→ Requirement:
Below is a listing. Quote from it, exactly, the lines from the one containing "black plane: 3 -> 4" down to the one containing "brown rocket: 3 -> 4", both ends included, and nothing else.

→ Record set:
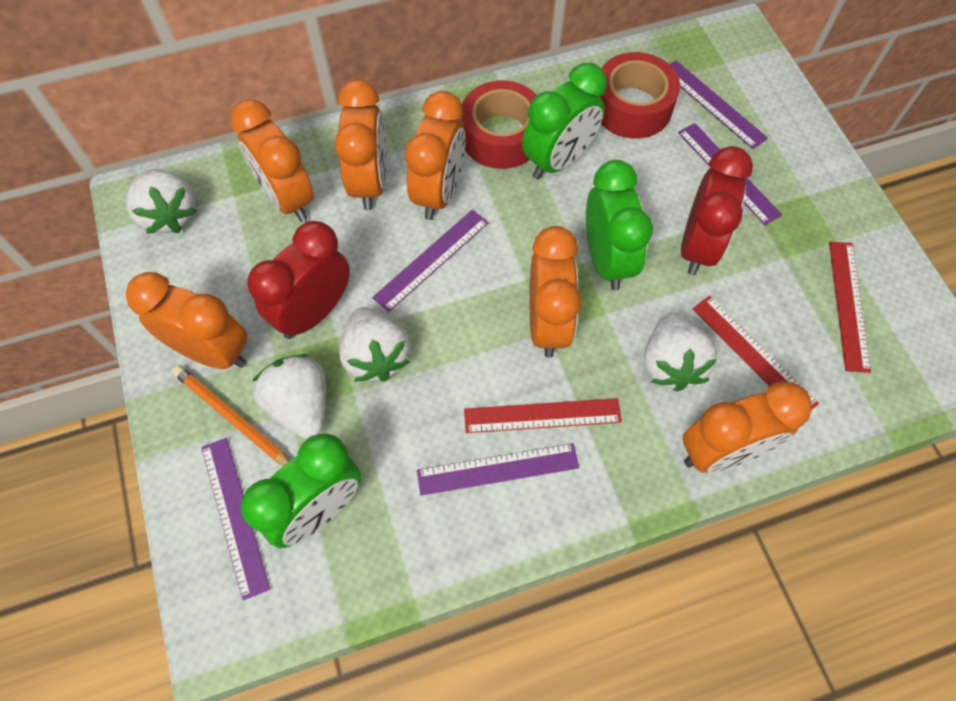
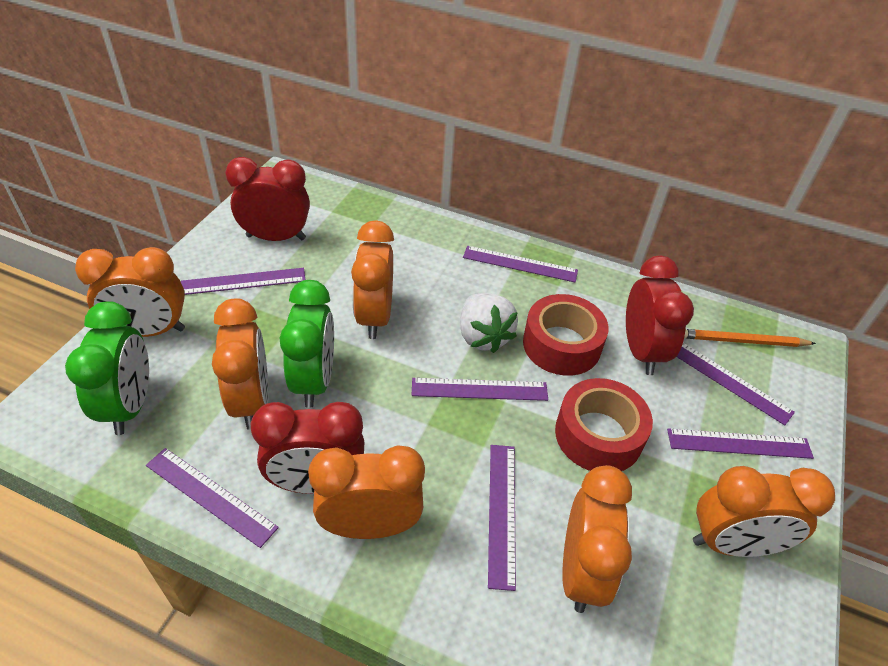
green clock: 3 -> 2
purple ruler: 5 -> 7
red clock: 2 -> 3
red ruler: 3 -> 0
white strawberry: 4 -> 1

---

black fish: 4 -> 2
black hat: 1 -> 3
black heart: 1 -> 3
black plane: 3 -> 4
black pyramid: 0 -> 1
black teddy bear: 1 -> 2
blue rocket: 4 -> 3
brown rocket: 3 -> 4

→ Finished exercise:
black plane: 3 -> 4
black pyramid: 0 -> 1
black teddy bear: 1 -> 2
blue rocket: 4 -> 3
brown rocket: 3 -> 4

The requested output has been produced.